┌─ EXERCISE INPUT

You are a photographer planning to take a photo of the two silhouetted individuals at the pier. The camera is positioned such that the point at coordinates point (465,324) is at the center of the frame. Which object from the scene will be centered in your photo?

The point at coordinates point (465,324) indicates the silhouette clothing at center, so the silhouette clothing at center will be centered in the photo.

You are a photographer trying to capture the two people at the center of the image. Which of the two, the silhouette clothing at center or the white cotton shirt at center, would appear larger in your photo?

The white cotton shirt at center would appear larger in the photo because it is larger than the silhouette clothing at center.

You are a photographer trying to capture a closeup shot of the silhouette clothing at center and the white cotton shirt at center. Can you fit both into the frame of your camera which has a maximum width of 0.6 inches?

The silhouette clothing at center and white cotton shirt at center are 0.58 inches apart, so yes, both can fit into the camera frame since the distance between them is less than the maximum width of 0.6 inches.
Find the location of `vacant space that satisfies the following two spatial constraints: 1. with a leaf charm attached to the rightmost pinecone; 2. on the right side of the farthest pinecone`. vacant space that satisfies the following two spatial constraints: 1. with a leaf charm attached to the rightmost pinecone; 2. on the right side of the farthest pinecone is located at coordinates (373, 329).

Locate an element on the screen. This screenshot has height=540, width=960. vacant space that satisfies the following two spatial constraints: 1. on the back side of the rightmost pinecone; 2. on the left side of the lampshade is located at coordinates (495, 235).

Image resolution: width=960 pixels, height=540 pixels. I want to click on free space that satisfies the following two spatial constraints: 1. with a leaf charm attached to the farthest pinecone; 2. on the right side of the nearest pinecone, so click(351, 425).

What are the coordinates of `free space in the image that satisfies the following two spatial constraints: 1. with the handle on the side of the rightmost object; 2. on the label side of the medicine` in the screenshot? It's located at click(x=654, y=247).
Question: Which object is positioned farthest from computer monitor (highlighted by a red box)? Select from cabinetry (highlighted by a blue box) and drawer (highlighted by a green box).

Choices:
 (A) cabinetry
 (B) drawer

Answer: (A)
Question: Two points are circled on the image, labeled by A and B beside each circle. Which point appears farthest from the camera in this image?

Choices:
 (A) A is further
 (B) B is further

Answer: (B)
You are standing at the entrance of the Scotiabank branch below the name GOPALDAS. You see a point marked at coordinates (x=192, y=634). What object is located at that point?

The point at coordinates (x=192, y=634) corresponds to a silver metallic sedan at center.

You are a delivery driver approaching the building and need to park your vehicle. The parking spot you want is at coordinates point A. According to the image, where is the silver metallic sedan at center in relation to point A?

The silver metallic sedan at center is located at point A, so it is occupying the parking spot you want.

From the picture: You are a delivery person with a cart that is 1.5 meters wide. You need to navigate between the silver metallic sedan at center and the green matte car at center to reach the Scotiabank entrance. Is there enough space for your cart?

└─

» WRITTEN INSTRUCTION
Lay out every nonblank line of the material above as a Markdown table with a Row column numbering each line and a Line column holding it.

» WORKED ANSWER
| Row | Line |
|---|---|
| 1 | You are a photographer planning to take a photo of the two silhouetted individuals at the pier. The camera is positioned such that the point at coordinates point (465,324) is at the center of the frame. Which object from the scene will be centered in your photo? |
| 2 | The point at coordinates point (465,324) indicates the silhouette clothing at center, so the silhouette clothing at center will be centered in the photo. |
| 3 | You are a photographer trying to capture the two people at the center of the image. Which of the two, the silhouette clothing at center or the white cotton shirt at center, would appear larger in your photo? |
| 4 | The white cotton shirt at center would appear larger in the photo because it is larger than the silhouette clothing at center. |
| 5 | You are a photographer trying to capture a closeup shot of the silhouette clothing at center and the white cotton shirt at center. Can you fit both into the frame of your camera which has a maximum width of 0.6 inches? |
| 6 | The silhouette clothing at center and white cotton shirt at center are 0.58 inches apart, so yes, both can fit into the camera frame since the distance between them is less than the maximum width of 0.6 inches. |
| 7 | Find the location of `vacant space that satisfies the following two spatial constraints: 1. with a leaf charm attached to the rightmost pinecone; 2. on the right side of the farthest pinecone`. vacant space that satisfies the following two spatial constraints: 1. with a leaf charm attached to the rightmost pinecone; 2. on the right side of the farthest pinecone is located at coordinates (373, 329). |
| 8 | Locate an element on the screen. This screenshot has height=540, width=960. vacant space that satisfies the following two spatial constraints: 1. on the back side of the rightmost pinecone; 2. on the left side of the lampshade is located at coordinates (495, 235). |
| 9 | Image resolution: width=960 pixels, height=540 pixels. I want to click on free space that satisfies the following two spatial constraints: 1. with a leaf charm attached to the farthest pinecone; 2. on the right side of the nearest pinecone, so click(351, 425). |
| 10 | What are the coordinates of `free space in the image that satisfies the following two spatial constraints: 1. with the handle on the side of the rightmost object; 2. on the label side of the medicine` in the screenshot? It's located at click(x=654, y=247). |
| 11 | Question: Which object is positioned farthest from computer monitor (highlighted by a red box)? Select from cabinetry (highlighted by a blue box) and drawer (highlighted by a green box). |
| 12 | Choices: |
| 13 |  (A) cabinetry |
| 14 |  (B) drawer |
| 15 | Answer: (A) |
| 16 | Question: Two points are circled on the image, labeled by A and B beside each circle. Which point appears farthest from the camera in this image? |
| 17 | Choices: |
| 18 |  (A) A is further |
| 19 |  (B) B is further |
| 20 | Answer: (B) |
| 21 | You are standing at the entrance of the Scotiabank branch below the name GOPALDAS. You see a point marked at coordinates (x=192, y=634). What object is located at that point? |
| 22 | The point at coordinates (x=192, y=634) corresponds to a silver metallic sedan at center. |
| 23 | You are a delivery driver approaching the building and need to park your vehicle. The parking spot you want is at coordinates point A. According to the image, where is the silver metallic sedan at center in relation to point A? |
| 24 | The silver metallic sedan at center is located at point A, so it is occupying the parking spot you want. |
| 25 | From the picture: You are a delivery person with a cart that is 1.5 meters wide. You need to navigate between the silver metallic sedan at center and the green matte car at center to reach the Scotiabank entrance. Is there enough space for your cart? |